[[ EXERCISE INPUTS open ]]

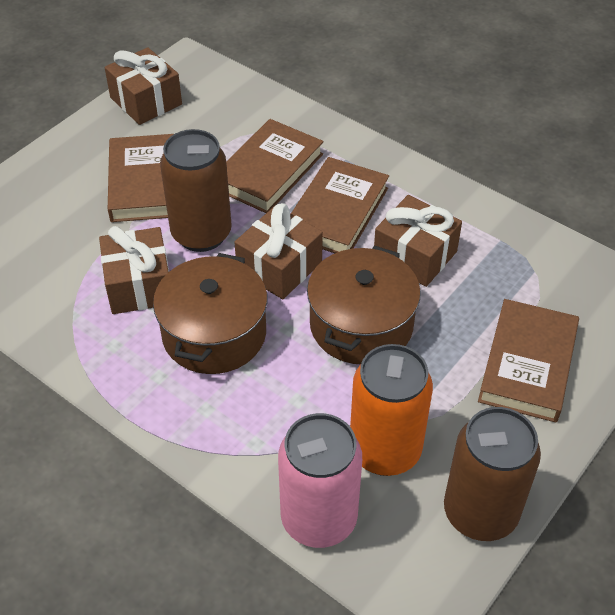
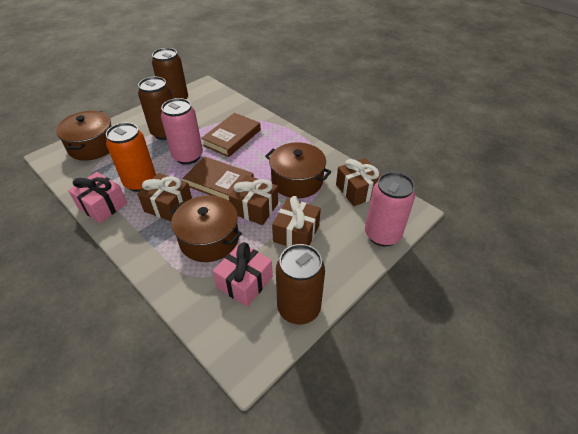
brown book: [108,134,174,222] [226,119,323,213] [291,157,389,253] [478,299,579,423] = 4 -> [183,156,254,201] [201,113,261,157] = 2
brown can: [160,129,232,252] [444,407,541,541] = 2 -> [138,77,173,140] [152,48,188,99] [276,244,325,324] = 3
brown pot: [153,253,268,374] [307,246,421,364] = 2 -> [56,111,112,161] [171,195,242,262] [265,142,331,198] = 3
pink can: [278,413,362,548] = 1 -> [161,98,203,165] [365,172,415,246] = 2
pink gift: none = 0 -> [68,172,127,223] [213,242,273,307] = 2

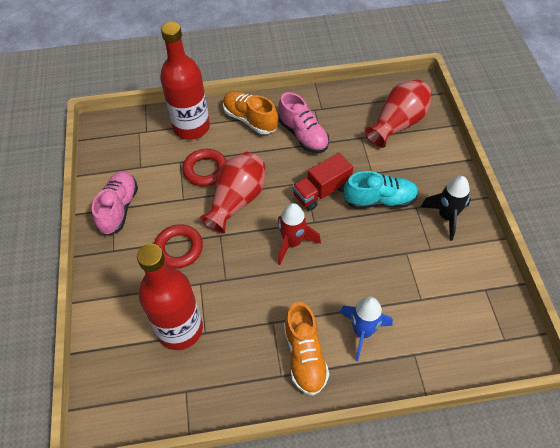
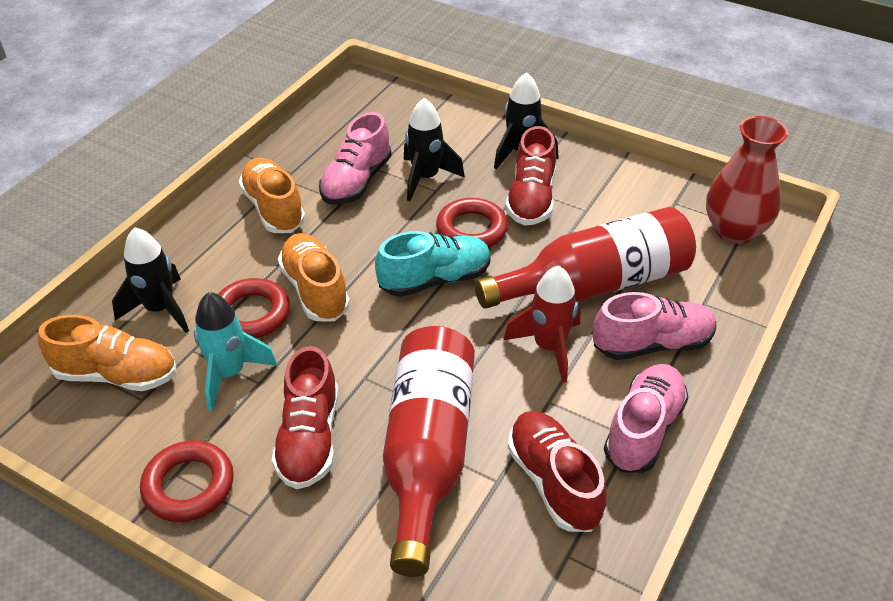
black rocket: [421,176,471,241] = 1 -> [112,227,189,333] [403,98,465,201] [494,72,559,169] = 3
blue rocket: [339,297,393,361] = 1 -> none = 0
orange shoe: [223,91,278,134] [284,302,329,396] = 2 -> [38,315,176,391] [238,158,305,233] [278,233,350,321] = 3
pink shoe: [92,171,138,236] [278,92,329,153] = 2 -> [319,112,392,205] [593,292,716,360] [604,364,688,473] = 3
red ring: [154,224,203,268] [183,149,227,186] = 2 -> [140,440,234,522] [218,278,290,338] [436,198,508,248] = 3
red shoe: none = 0 -> [272,346,338,489] [506,126,556,225] [508,411,607,532] = 3
red truck: [292,152,353,211] = 1 -> none = 0
red vase: [200,152,265,234] [364,80,432,148] = 2 -> [706,116,788,244] = 1
turquoise rocket: none = 0 -> [194,292,278,411] = 1

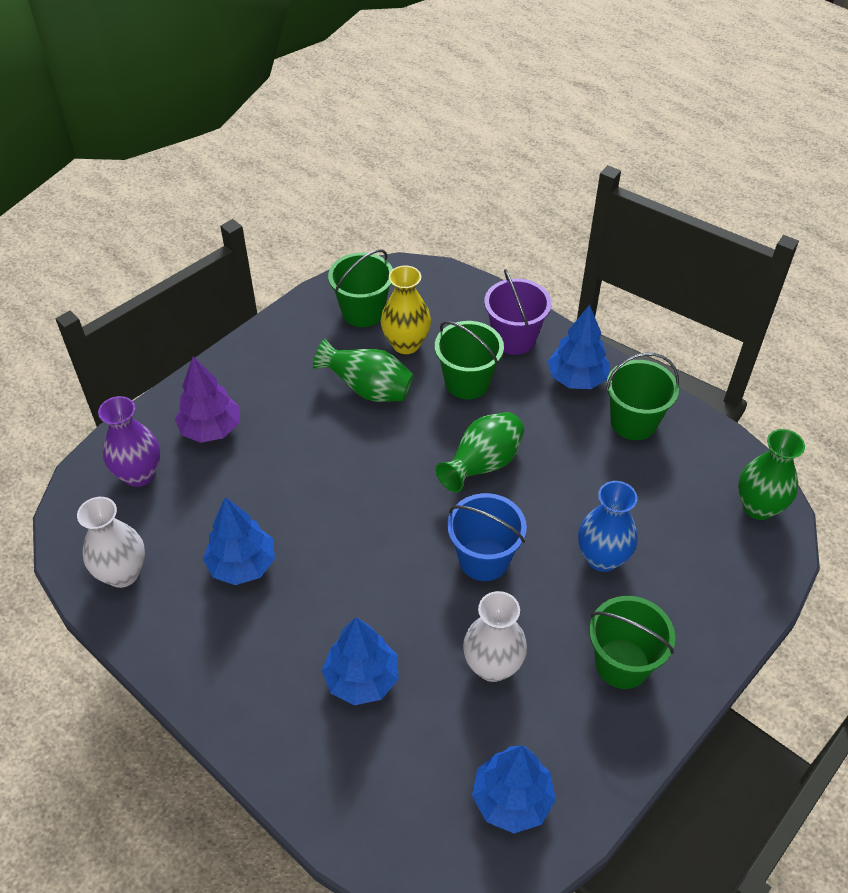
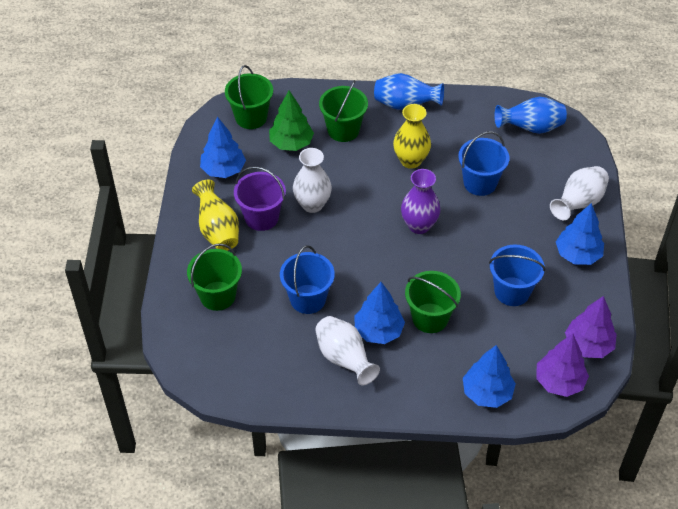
blue bucket: [447,493,527,581] = 1 -> [280,245,335,314] [458,131,509,196] [489,244,546,306] = 3
blue vase: [578,481,638,572] = 1 -> [374,73,444,110] [494,97,567,134] = 2
green tree: none = 0 -> [269,91,314,151] = 1
green vase: [313,339,414,402] [436,412,524,492] [738,429,805,520] = 3 -> none = 0
purple tree: [175,357,240,443] = 1 -> [536,334,589,397] [565,296,617,358] = 2
white vase: [77,497,145,588] [463,591,527,682] = 2 -> [293,148,332,213] [315,316,380,385] [550,166,609,220] = 3
yellow vase: [381,265,431,354] = 1 -> [192,180,239,251] [393,104,431,169] = 2

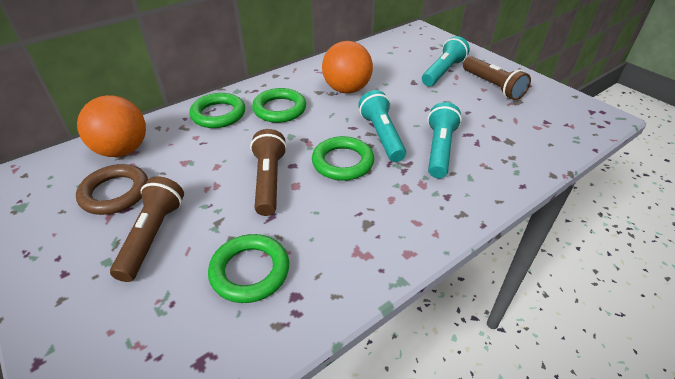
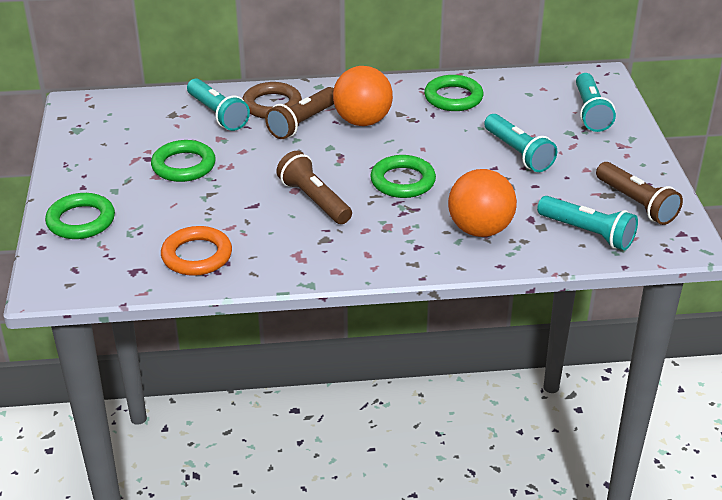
orange ring: none = 0 -> [161,226,232,276] = 1
turquoise flashlight: [358,90,406,162] [422,36,470,86] [427,102,462,178] = 3 -> [187,78,250,131] [484,114,557,172] [537,196,638,250] [576,73,616,132] = 4

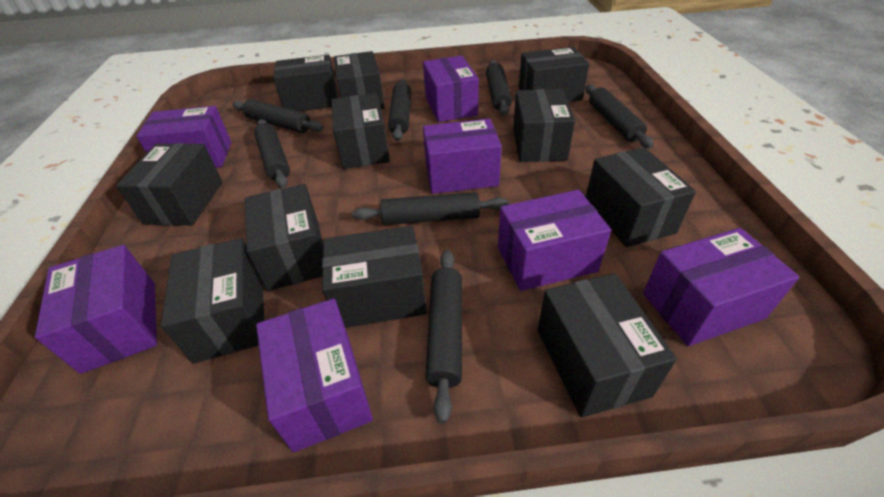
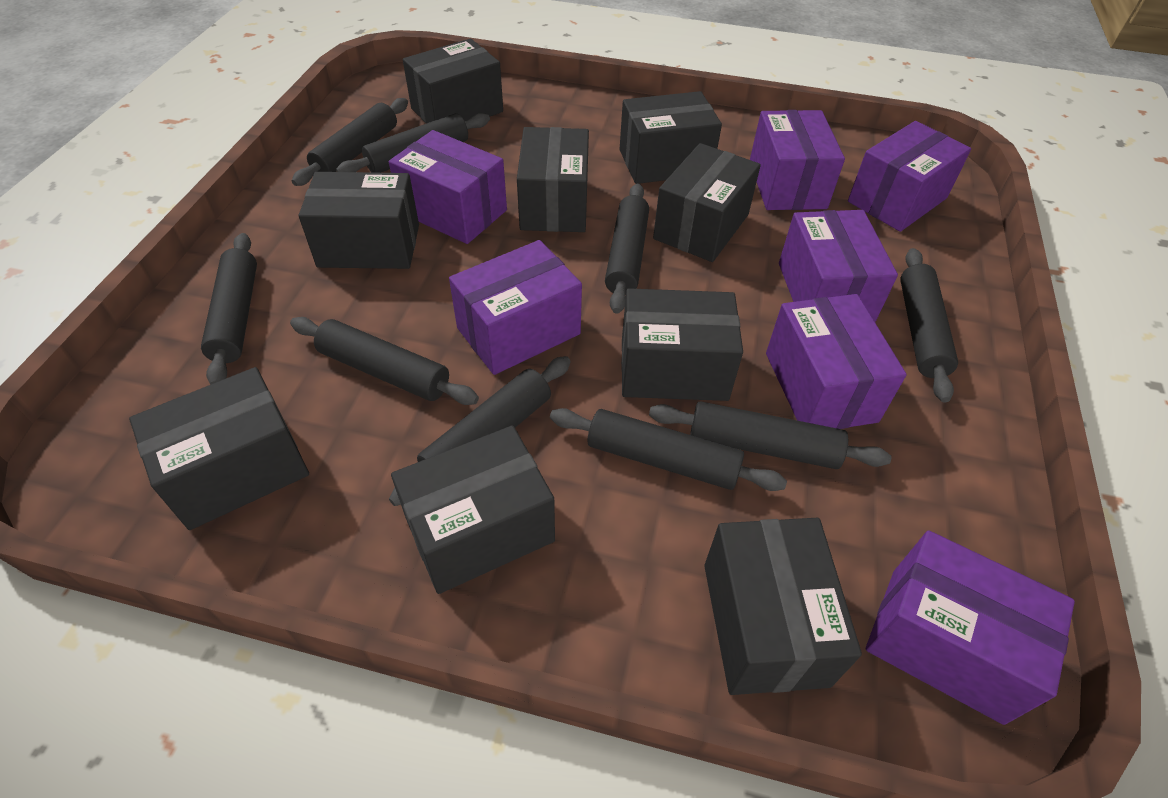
black box: [116,143,223,226] [161,238,264,364] [245,184,323,291] [273,55,338,111] [322,226,427,328] [331,93,390,169] [334,51,385,109] [513,89,575,162] [519,47,589,102] [537,273,677,418] [586,147,696,247] = 11 -> [129,367,309,530] [299,172,419,269] [391,425,555,594] [403,39,503,124] [517,127,589,232] [619,91,722,184] [621,288,743,401] [653,143,761,262] [704,518,862,695] = 9
black rolling pin: [233,99,324,133] [254,119,290,188] [352,192,508,225] [388,79,411,141] [425,250,462,423] [486,60,512,115] [586,84,654,149] = 7 -> [201,233,257,385] [290,317,479,405] [292,98,408,186] [336,113,490,173] [389,356,571,506] [550,408,787,491] [605,184,649,314] [649,401,891,469] [900,248,958,402] = 9

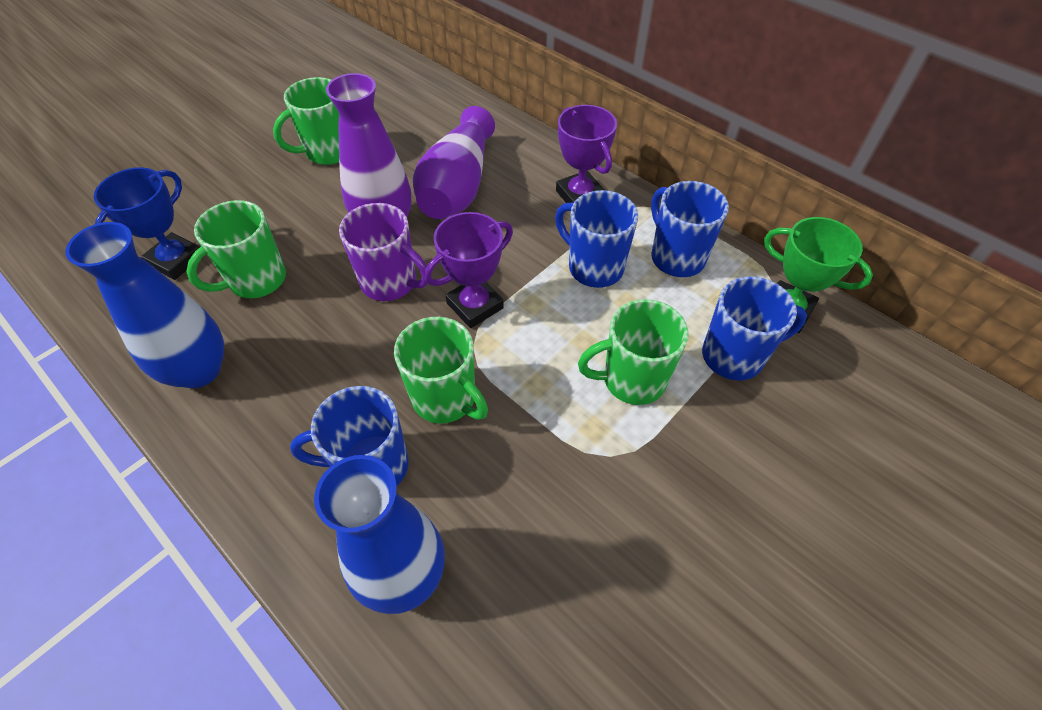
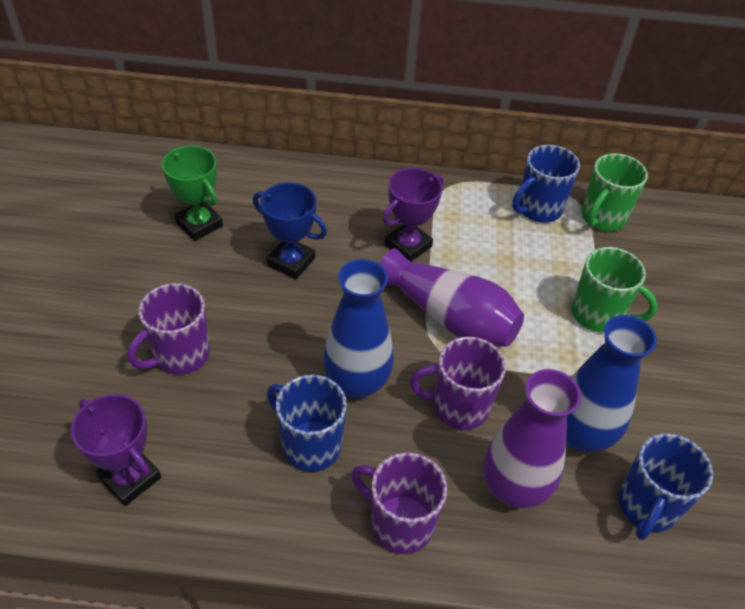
blue mug: [290,386,409,485] [555,190,638,288] [651,181,729,277] [702,276,807,381] = 4 -> [267,375,347,472] [512,145,580,223] [618,433,713,540] = 3
green mug: [186,200,286,298] [273,77,339,165] [394,317,488,424] [578,299,688,405] = 4 -> [572,247,658,332] [581,153,648,231] = 2
purple mug: [339,203,428,301] = 1 -> [128,283,210,375] [351,453,447,554] [409,337,506,430] = 3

[[ EXERCISE INPUTS closed ]]

_YOUR INSTRUCTIONS_
Repeat only the lines between the top of the entries above and the line containing "orange shoe: [223,91,278,134]", both ends included, without the pictures.

_RESPONSE TO THE TASK_
brown book: [108,134,174,222] [226,119,323,213] [291,157,389,253] [478,299,579,423] = 4 -> [183,156,254,201] [201,113,261,157] = 2
brown can: [160,129,232,252] [444,407,541,541] = 2 -> [138,77,173,140] [152,48,188,99] [276,244,325,324] = 3
brown pot: [153,253,268,374] [307,246,421,364] = 2 -> [56,111,112,161] [171,195,242,262] [265,142,331,198] = 3
pink can: [278,413,362,548] = 1 -> [161,98,203,165] [365,172,415,246] = 2
pink gift: none = 0 -> [68,172,127,223] [213,242,273,307] = 2

black rocket: [421,176,471,241] = 1 -> [112,227,189,333] [403,98,465,201] [494,72,559,169] = 3
blue rocket: [339,297,393,361] = 1 -> none = 0
orange shoe: [223,91,278,134] [284,302,329,396] = 2 -> [38,315,176,391] [238,158,305,233] [278,233,350,321] = 3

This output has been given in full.